[Opening Dataset extract section]

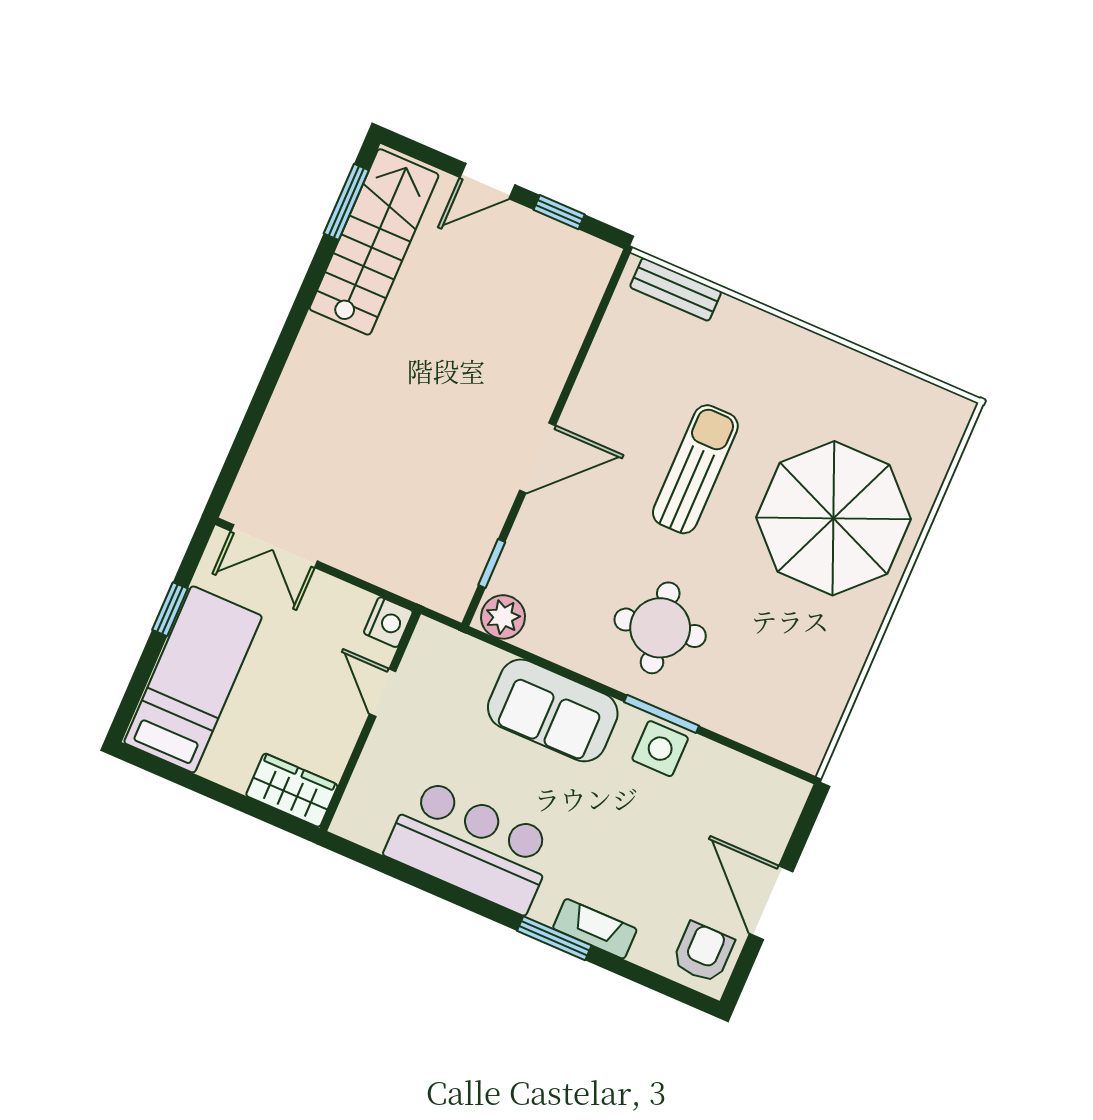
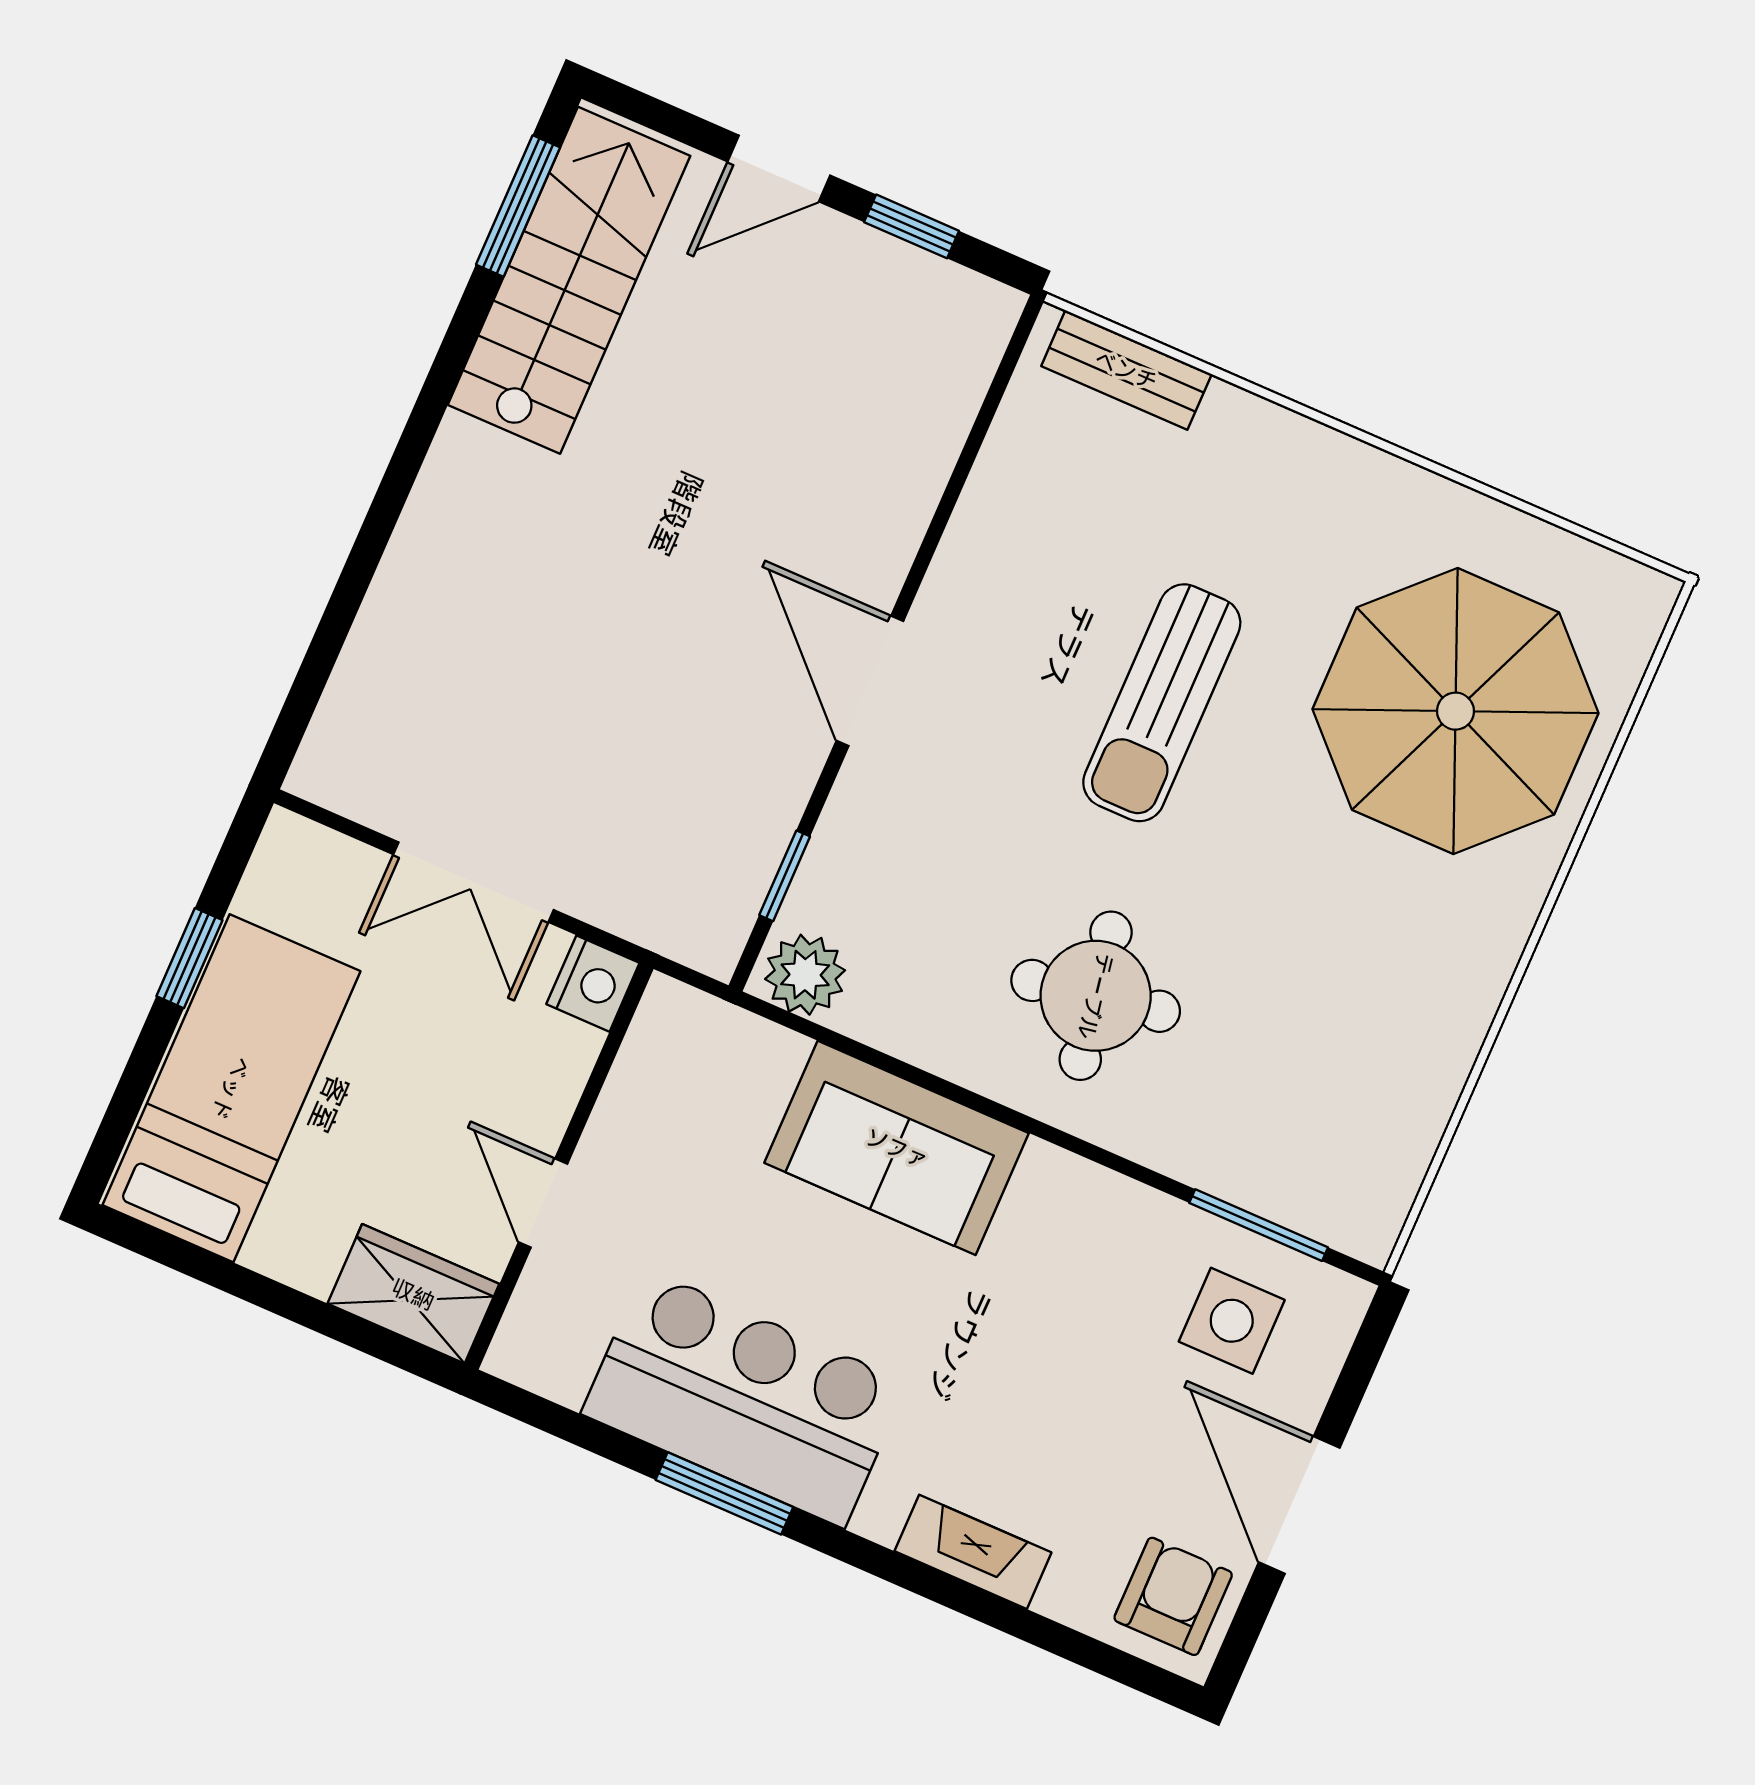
door: (537, 458) -> (870, 681), swing flipped
sun lounger: (695, 469) -> (1162, 703), turned 180
parasol: (833, 518) -> (1455, 711), moved
double door: (274, 546) -> (473, 882), moved
door: (383, 693) -> (543, 1203), moved
window: (662, 714) -> (1259, 1225), moved
side table: (660, 749) -> (1232, 1321), moved
window: (554, 938) -> (724, 1493), moved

[Closing Dataset extract section]

# [Your assignment]
All lines from the one with "door: (383, 693) -> (543, 1203), moved" to the end of the entries above are to be written out exactly, the first and last included.

# [Finished exercise]
door: (383, 693) -> (543, 1203), moved
window: (662, 714) -> (1259, 1225), moved
side table: (660, 749) -> (1232, 1321), moved
window: (554, 938) -> (724, 1493), moved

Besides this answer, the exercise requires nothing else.